Goal of the exercise
Within the records, find every line that includes the word "RAMP" and copy it.

_ _ _ _

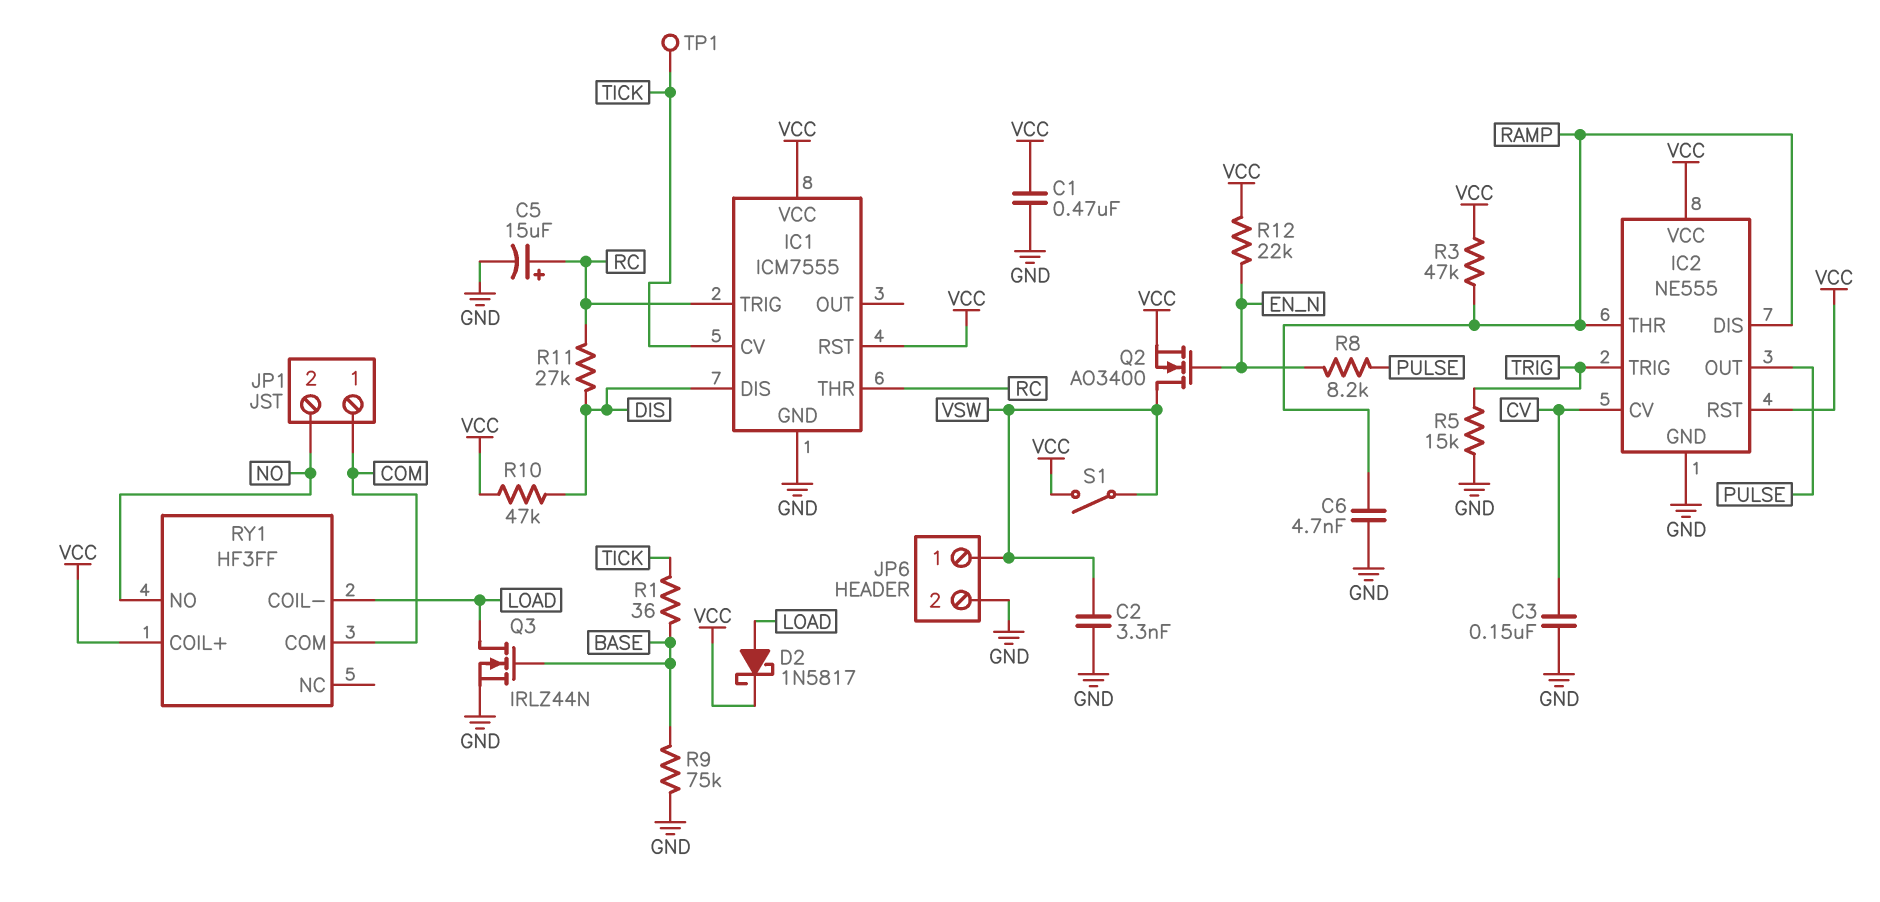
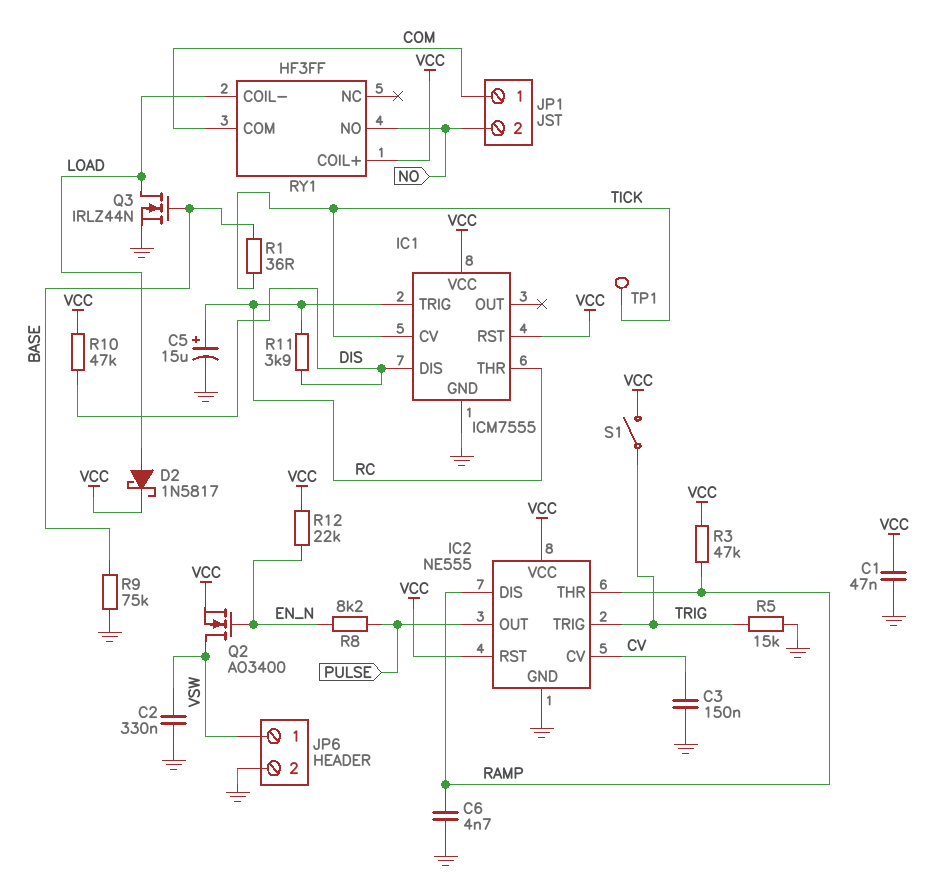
C1: 470nF (GND, VCC) -> 47nF (GND, VCC)
C2: 3.3nF (GND, VSW) -> 330nF (GND, VSW)
R11: 27k (DIS, RC) -> 3.9k (DIS, RC)
S1: switch (VCC, VSW) -> switch (TRIG, VCC)

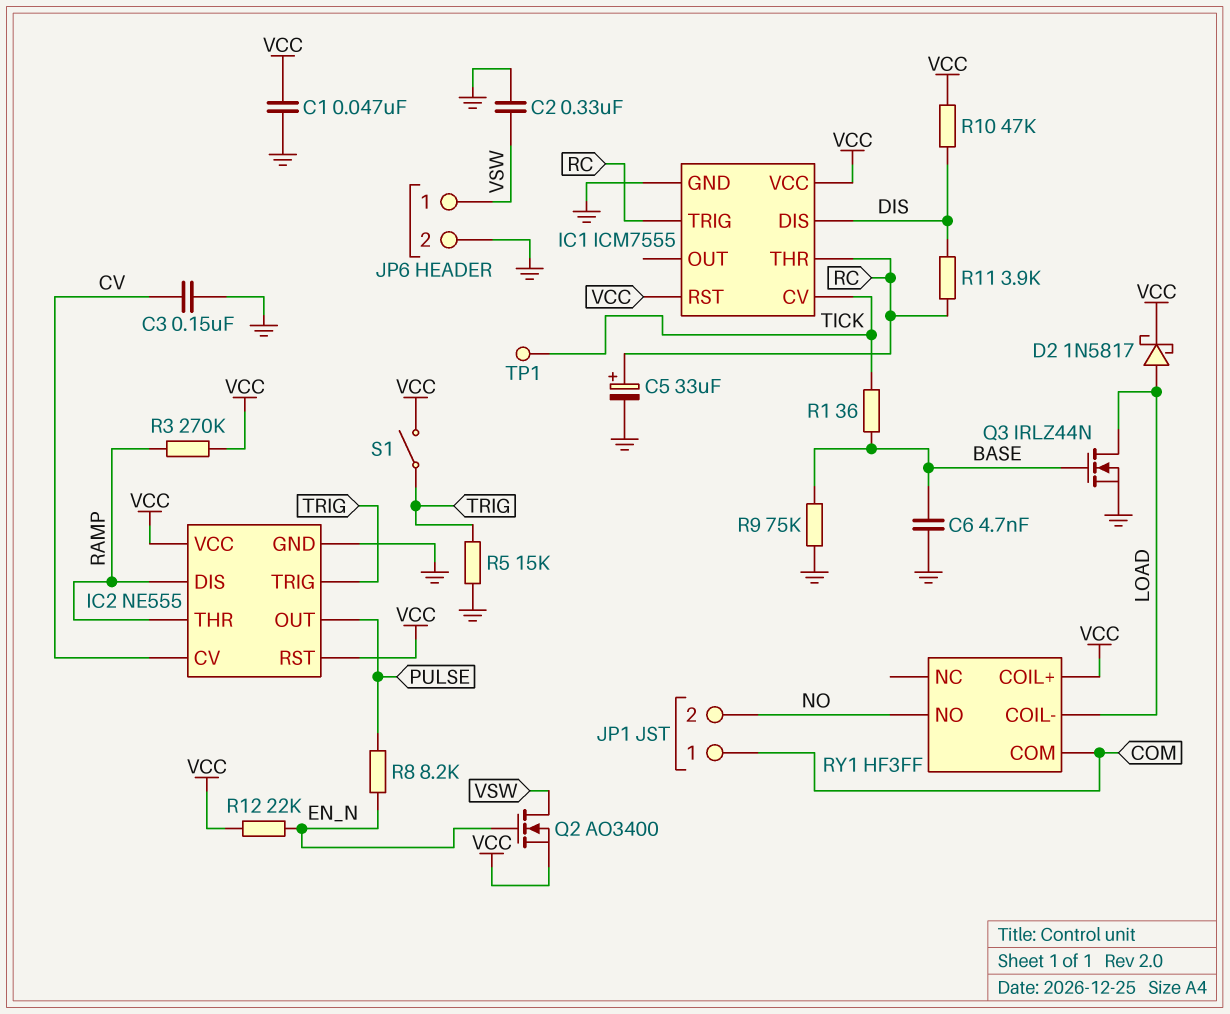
C5: 15uF (plus RC, minus GND) -> 33uF (plus RC, minus GND)
C6: 4.7nF (GND, RAMP) -> 4.7nF (BASE, GND)
R3: 47k (RAMP, VCC) -> 270k (RAMP, VCC)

_ _ _ _

Response for this exercise
C6: 4.7nF (GND, RAMP) -> 4.7nF (BASE, GND)
R3: 47k (RAMP, VCC) -> 270k (RAMP, VCC)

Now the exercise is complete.